Using the records below, repeat exactly the lines from the one holding "pink brick H4:I6" through the one holding "pink brick G5:G7", both ends included, and no others.

■ Dataset excerpts

>>>>

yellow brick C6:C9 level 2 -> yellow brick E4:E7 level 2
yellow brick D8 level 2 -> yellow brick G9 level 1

<<<<
>>>>

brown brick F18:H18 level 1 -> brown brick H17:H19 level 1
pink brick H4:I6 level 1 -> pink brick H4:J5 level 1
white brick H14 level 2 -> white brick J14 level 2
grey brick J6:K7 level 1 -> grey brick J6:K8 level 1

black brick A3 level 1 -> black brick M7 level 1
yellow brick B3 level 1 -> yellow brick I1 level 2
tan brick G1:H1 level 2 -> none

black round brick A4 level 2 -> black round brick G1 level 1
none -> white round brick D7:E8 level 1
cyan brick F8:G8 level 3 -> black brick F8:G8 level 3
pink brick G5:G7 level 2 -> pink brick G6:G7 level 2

<<<<

■ Answer for the task
pink brick H4:I6 level 1 -> pink brick H4:J5 level 1
white brick H14 level 2 -> white brick J14 level 2
grey brick J6:K7 level 1 -> grey brick J6:K8 level 1

black brick A3 level 1 -> black brick M7 level 1
yellow brick B3 level 1 -> yellow brick I1 level 2
tan brick G1:H1 level 2 -> none

black round brick A4 level 2 -> black round brick G1 level 1
none -> white round brick D7:E8 level 1
cyan brick F8:G8 level 3 -> black brick F8:G8 level 3
pink brick G5:G7 level 2 -> pink brick G6:G7 level 2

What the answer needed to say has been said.